◆ Task objective ◆
Copy the data that appears below exactly. Drop the pictures.
Segment Start: Data shown
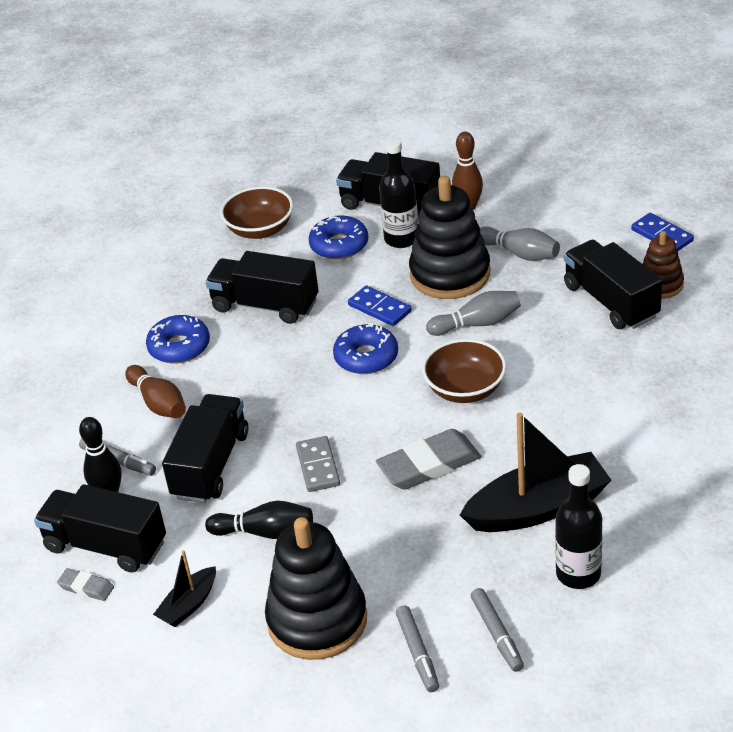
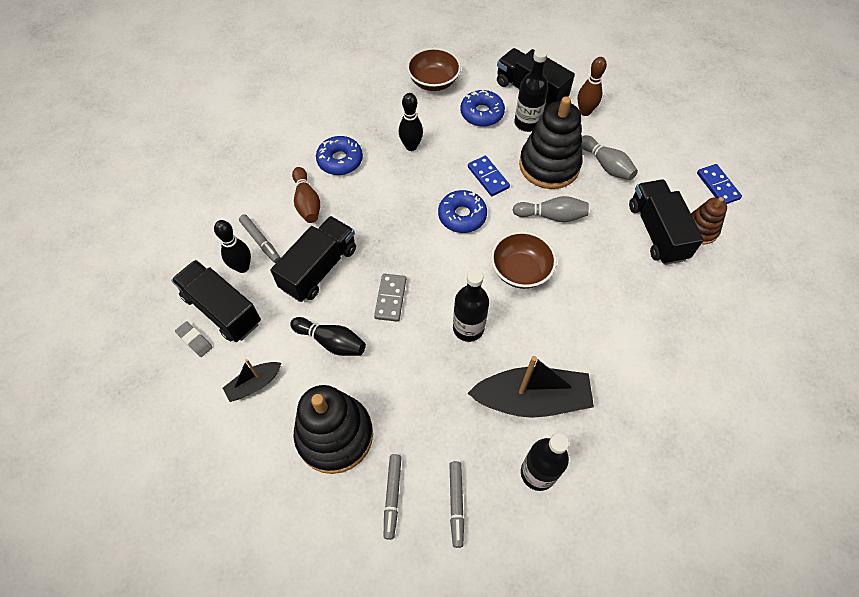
camera: 15 degrees right, 20 degrees up
(265, 305) = (411, 146): black truck -> black bowling pin
(429, 465) = (468, 328): grey eraser -> black bottle

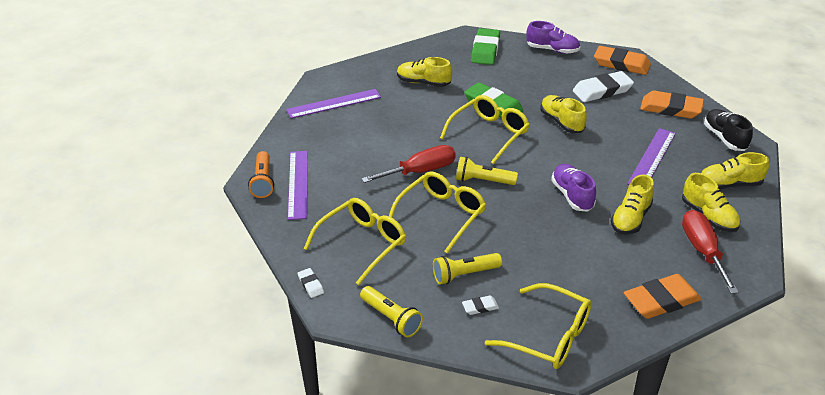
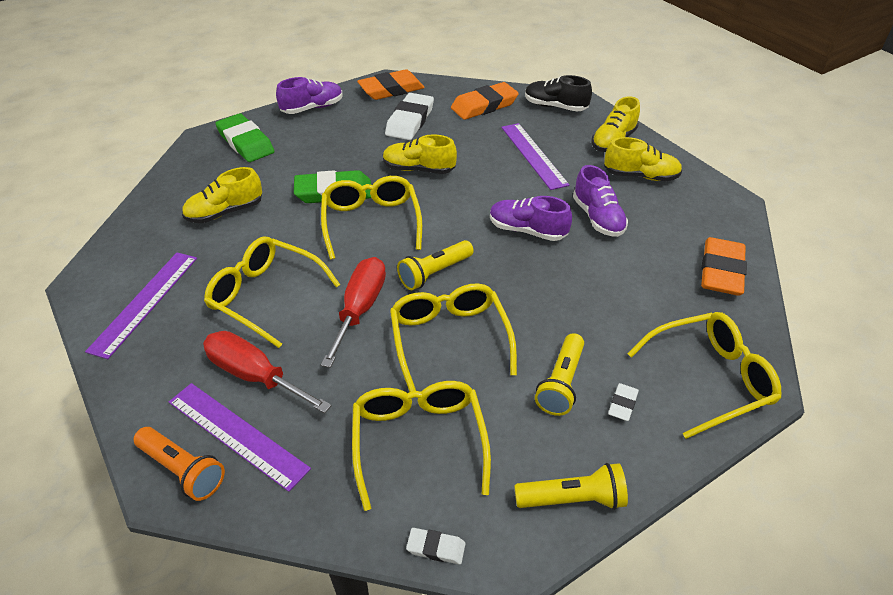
camera: 50 degrees left, 5 degrees up
(387, 136) = (267, 296): none -> yellow glasses
(630, 218) = (597, 218): yellow shoe -> purple shoe
(702, 251) = (680, 207): red screwdriver -> red screwdriver (255, 376)

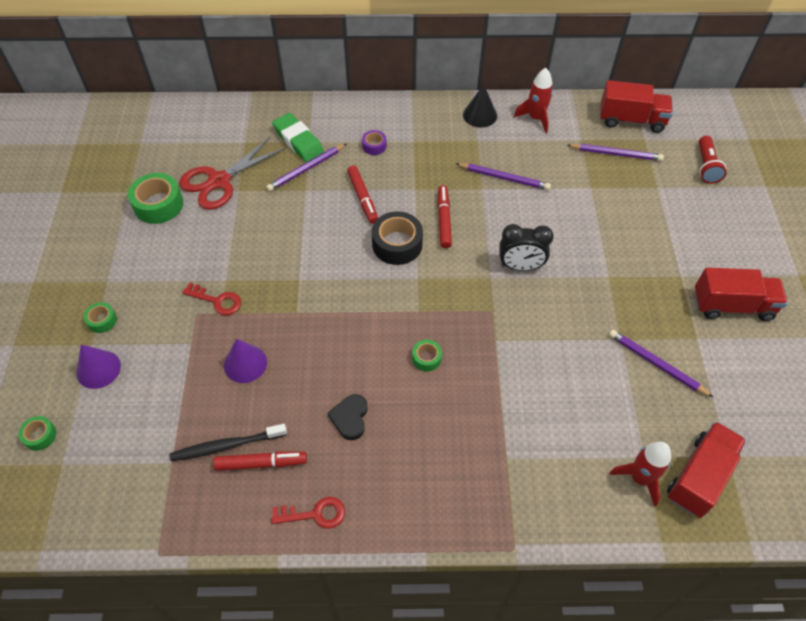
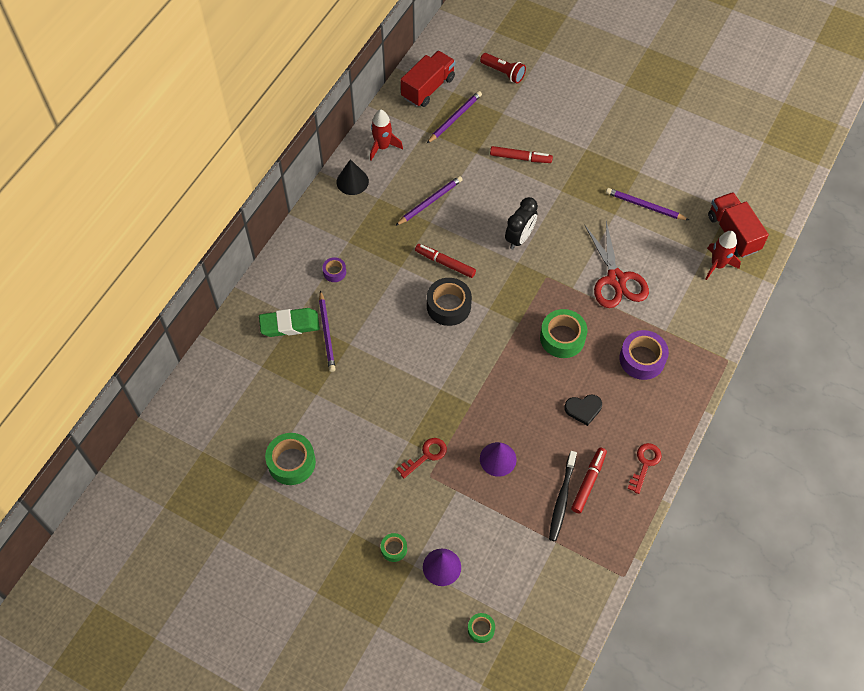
camera: 60 degrees left, 5 degrees up
(219, 181) = (295, 404): red scissors -> red scissors (616, 279)
(350, 418) = (583, 409): black heart -> black heart turned 45 degrees counterclockwise
(362, 198) = (386, 307): red marker -> red marker (520, 158)
(426, 358) = (562, 338): green tape -> green tape, size x1.89
(452, 450) = (642, 359): none -> purple tape
(656, 364) = (645, 206): purple pencil -> purple pencil turned 45 degrees clockwise
(732, 306) = (626, 136): red truck -> none

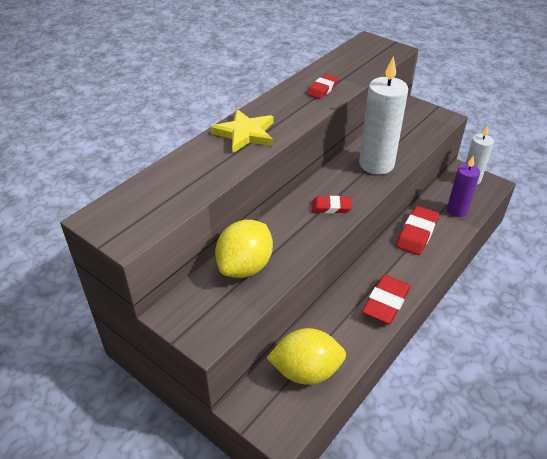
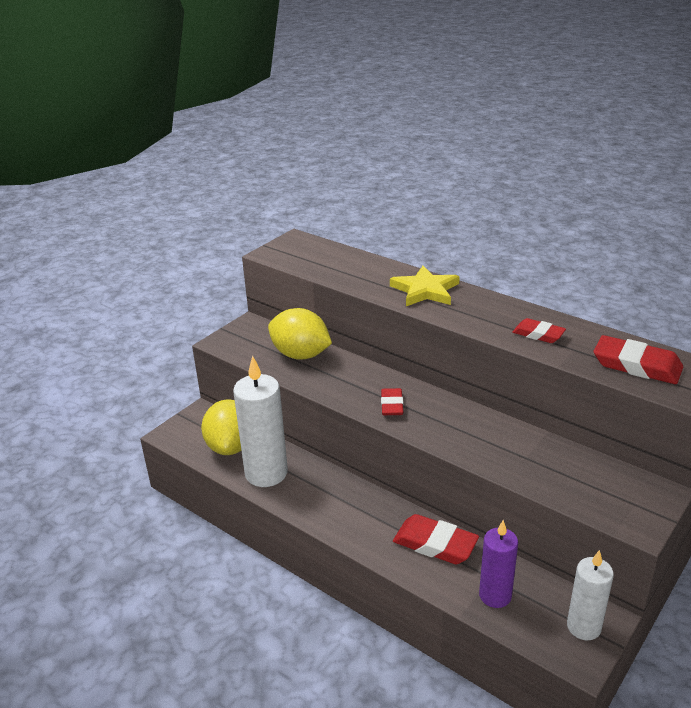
camera: 90 degrees right, 10 degrees down
(376, 164) = (484, 442): white candle -> white candle (266, 473)
(386, 302) = (313, 506): red eraser -> red eraser (636, 365)

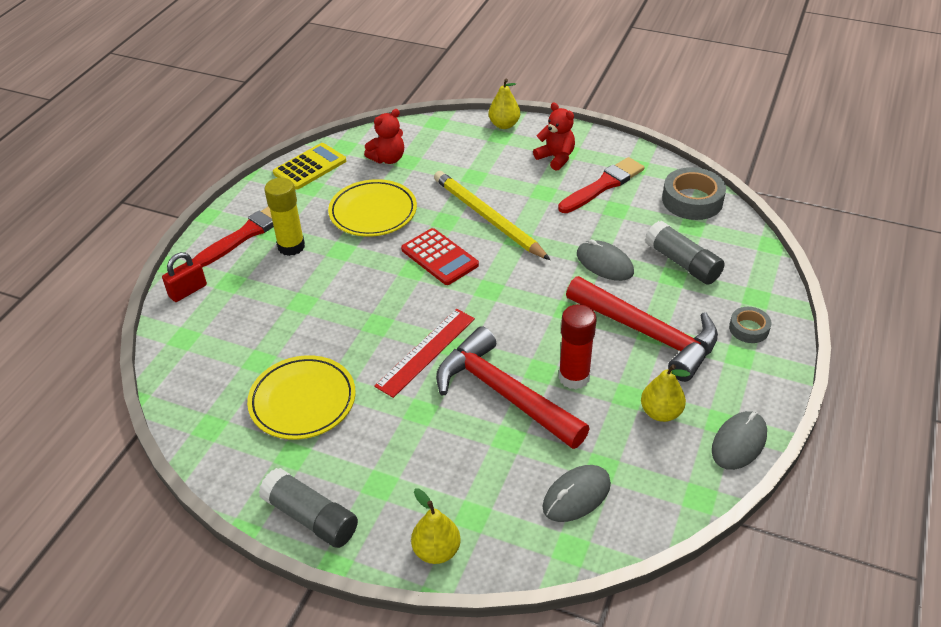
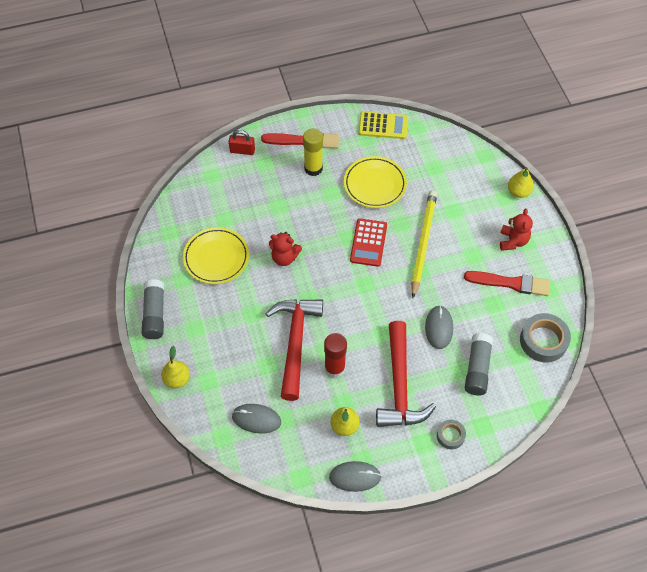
camera: 50 degrees right, 15 degrees up
(388, 159) = (427, 157): red teddy bear -> red teddy bear (284, 257)
(426, 352) = (293, 287): red ruler -> none

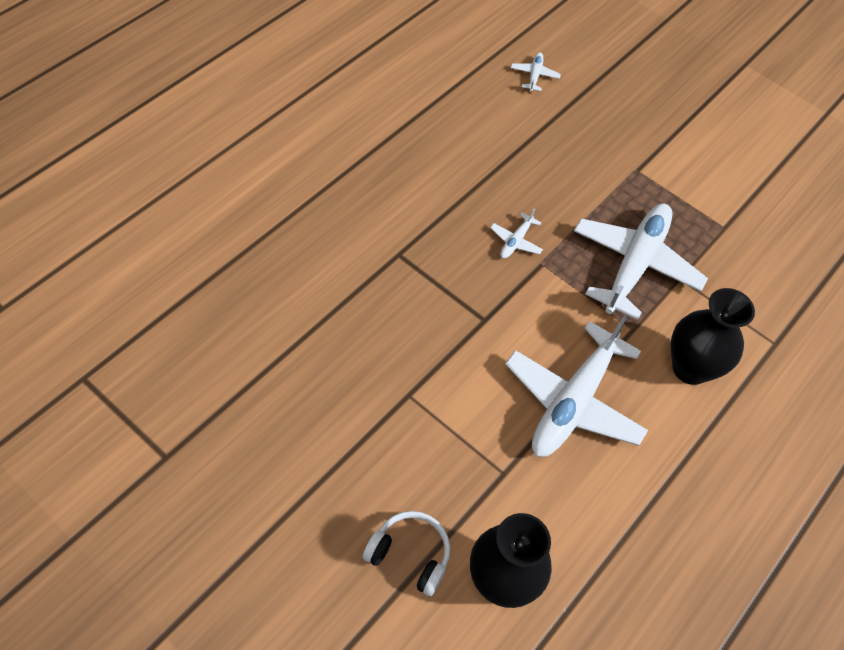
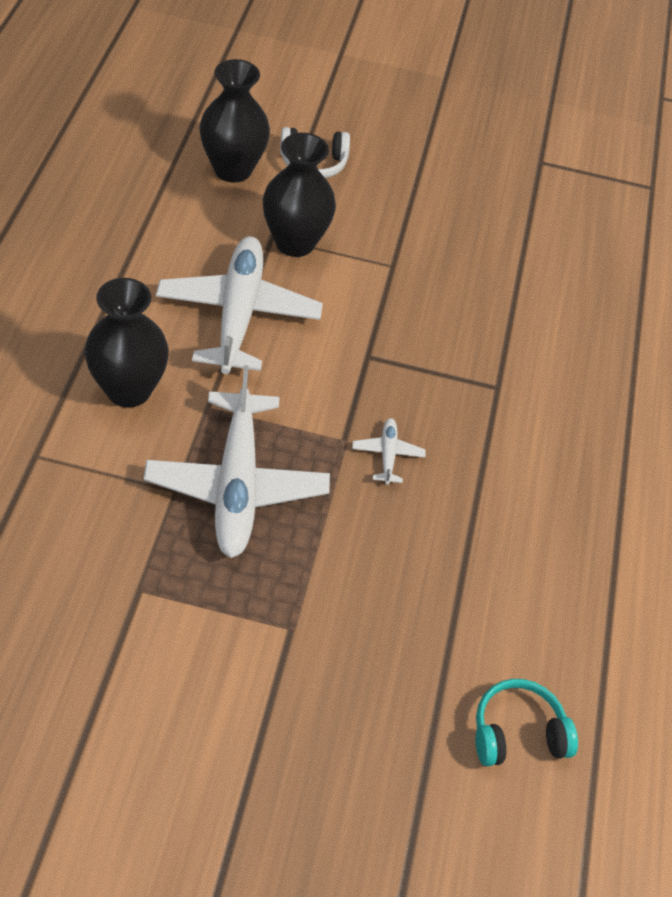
camera: 150 degrees right, 5 degrees down
(485, 457) = (295, 243): none -> black vase
(534, 75) = (517, 732): white plane -> turquoise headphones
Segment End: Data shown
◆ Solution to this problem ◆
camera: 15 degrees right, 20 degrees up
(265, 305) = (411, 146): black truck -> black bowling pin
(429, 465) = (468, 328): grey eraser -> black bottle

camera: 50 degrees left, 5 degrees up
(387, 136) = (267, 296): none -> yellow glasses
(630, 218) = (597, 218): yellow shoe -> purple shoe
(702, 251) = (680, 207): red screwdriver -> red screwdriver (255, 376)

camera: 60 degrees left, 5 degrees up
(219, 181) = (295, 404): red scissors -> red scissors (616, 279)
(350, 418) = (583, 409): black heart -> black heart turned 45 degrees counterclockwise
(362, 198) = (386, 307): red marker -> red marker (520, 158)
(426, 358) = (562, 338): green tape -> green tape, size x1.89
(452, 450) = (642, 359): none -> purple tape
(656, 364) = (645, 206): purple pencil -> purple pencil turned 45 degrees clockwise
(732, 306) = (626, 136): red truck -> none

camera: 90 degrees right, 10 degrees down
(376, 164) = (484, 442): white candle -> white candle (266, 473)
(386, 302) = (313, 506): red eraser -> red eraser (636, 365)

camera: 50 degrees right, 15 degrees up
(388, 159) = (427, 157): red teddy bear -> red teddy bear (284, 257)
(426, 352) = (293, 287): red ruler -> none

camera: 150 degrees right, 5 degrees down
(485, 457) = (295, 243): none -> black vase
(534, 75) = (517, 732): white plane -> turquoise headphones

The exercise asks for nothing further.